Your goal:
Recast the lines of the records below as a JSON list of strings, with one string per line and no blank lines.

Word and element pointing entries
§ §

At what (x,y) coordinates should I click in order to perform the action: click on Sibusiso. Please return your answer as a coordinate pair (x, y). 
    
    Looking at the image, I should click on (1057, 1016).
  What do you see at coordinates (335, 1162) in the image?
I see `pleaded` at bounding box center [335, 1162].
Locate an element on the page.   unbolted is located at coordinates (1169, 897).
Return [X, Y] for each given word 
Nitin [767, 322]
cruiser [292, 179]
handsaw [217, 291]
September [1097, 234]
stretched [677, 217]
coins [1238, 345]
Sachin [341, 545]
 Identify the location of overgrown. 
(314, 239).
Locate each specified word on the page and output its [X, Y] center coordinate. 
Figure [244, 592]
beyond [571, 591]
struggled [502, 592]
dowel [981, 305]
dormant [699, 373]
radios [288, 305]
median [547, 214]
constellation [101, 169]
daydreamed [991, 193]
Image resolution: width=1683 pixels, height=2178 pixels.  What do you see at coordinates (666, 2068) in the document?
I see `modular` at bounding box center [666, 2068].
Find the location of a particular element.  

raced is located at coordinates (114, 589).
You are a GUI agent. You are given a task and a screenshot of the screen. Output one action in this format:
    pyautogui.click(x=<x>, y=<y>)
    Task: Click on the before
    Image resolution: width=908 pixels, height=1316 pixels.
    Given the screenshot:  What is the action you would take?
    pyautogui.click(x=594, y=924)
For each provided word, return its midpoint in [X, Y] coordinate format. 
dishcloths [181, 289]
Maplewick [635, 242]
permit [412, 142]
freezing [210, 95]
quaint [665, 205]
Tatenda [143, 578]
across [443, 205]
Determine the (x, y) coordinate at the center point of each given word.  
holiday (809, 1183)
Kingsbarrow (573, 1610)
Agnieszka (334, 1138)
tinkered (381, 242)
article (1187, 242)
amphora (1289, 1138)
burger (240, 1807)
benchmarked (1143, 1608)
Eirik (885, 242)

§ §

Correct result:
[
  "At what (x,y) coordinates should I click in order to perform the action: click on Sibusiso. Please return your answer as a coordinate pair (x, y). ",
  "    Looking at the image, I should click on (1057, 1016).",
  "  What do you see at coordinates (335, 1162) in the image?",
  "I see `pleaded` at bounding box center [335, 1162].",
  "Locate an element on the page.   unbolted is located at coordinates (1169, 897).",
  "Return [X, Y] for each given word ",
  "Nitin [767, 322]",
  "cruiser [292, 179]",
  "handsaw [217, 291]",
  "September [1097, 234]",
  "stretched [677, 217]",
  "coins [1238, 345]",
  "Sachin [341, 545]",
  " Identify the location of overgrown. ",
  "(314, 239).",
  "Locate each specified word on the page and output its [X, Y] center coordinate. ",
  "Figure [244, 592]",
  "beyond [571, 591]",
  "struggled [502, 592]",
  "dowel [981, 305]",
  "dormant [699, 373]",
  "radios [288, 305]",
  "median [547, 214]",
  "constellation [101, 169]",
  "daydreamed [991, 193]",
  "Image resolution: width=1683 pixels, height=2178 pixels.  What do you see at coordinates (666, 2068) in the document?",
  "I see `modular` at bounding box center [666, 2068].",
  "Find the location of a particular element.  ",
  "raced is located at coordinates (114, 589).",
  "You are a GUI agent. You are given a task and a screenshot of the screen. Output one action in this format:",
  "    pyautogui.click(x=<x>, y=<y>)",
  "    Task: Click on the before",
  "    Image resolution: width=908 pixels, height=1316 pixels.",
  "    Given the screenshot:  What is the action you would take?",
  "    pyautogui.click(x=594, y=924)",
  "For each provided word, return its midpoint in [X, Y] coordinate format. ",
  "dishcloths [181, 289]",
  "Maplewick [635, 242]",
  "permit [412, 142]",
  "freezing [210, 95]",
  "quaint [665, 205]",
  "Tatenda [143, 578]",
  "across [443, 205]",
  "Determine the (x, y) coordinate at the center point of each given word.  ",
  "holiday (809, 1183)",
  "Kingsbarrow (573, 1610)",
  "Agnieszka (334, 1138)",
  "tinkered (381, 242)",
  "article (1187, 242)",
  "amphora (1289, 1138)",
  "burger (240, 1807)",
  "benchmarked (1143, 1608)",
  "Eirik (885, 242)"
]